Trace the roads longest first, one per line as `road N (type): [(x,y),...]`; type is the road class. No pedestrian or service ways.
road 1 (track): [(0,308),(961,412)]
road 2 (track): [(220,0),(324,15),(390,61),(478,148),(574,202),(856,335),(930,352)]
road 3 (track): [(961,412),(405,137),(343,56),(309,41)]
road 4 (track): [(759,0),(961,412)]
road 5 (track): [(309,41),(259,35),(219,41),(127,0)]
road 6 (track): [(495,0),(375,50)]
◆ ◆ ◆ ◆ ◆ ◆ ◆
All entries must be duplicated exactly, with none left out.

### EXERCISE RESULT
Trace the roads longest first, one per line as `road N (type): [(x,y),...]`; type is the road class. No pedestrian or service ways.
road 1 (track): [(0,308),(961,412)]
road 2 (track): [(220,0),(324,15),(390,61),(478,148),(574,202),(856,335),(930,352)]
road 3 (track): [(961,412),(405,137),(343,56),(309,41)]
road 4 (track): [(759,0),(961,412)]
road 5 (track): [(309,41),(259,35),(219,41),(127,0)]
road 6 (track): [(495,0),(375,50)]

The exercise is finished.